** Opening COLLECTED MATERIAL block **

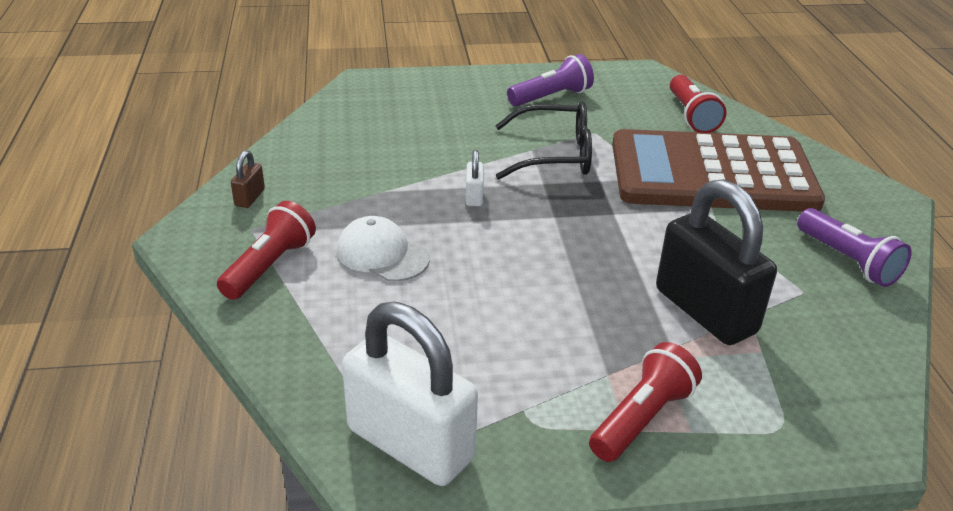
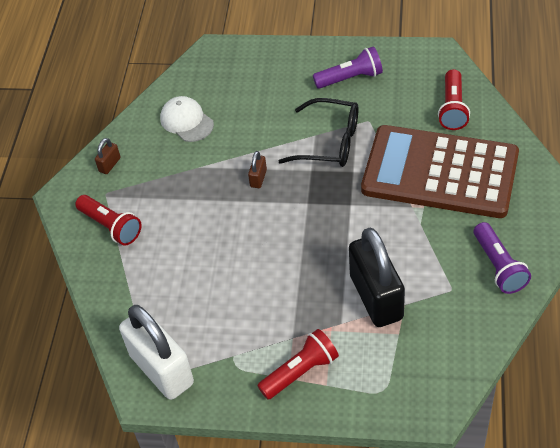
camera: 20 degrees right, 15 degrees up
(270, 266) = (111, 226): red flashlight -> red flashlight turned 90 degrees clockwise
(382, 254) = (182, 224): white cap -> white cap (186, 121)
(474, 196) = (258, 178): white padlock -> brown padlock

** Closing COLLECTED MATERIAL block **

Faithful copy, images left out: write out every line of data.

camera: 20 degrees right, 15 degrees up
(270, 266) = (111, 226): red flashlight -> red flashlight turned 90 degrees clockwise
(382, 254) = (182, 224): white cap -> white cap (186, 121)
(474, 196) = (258, 178): white padlock -> brown padlock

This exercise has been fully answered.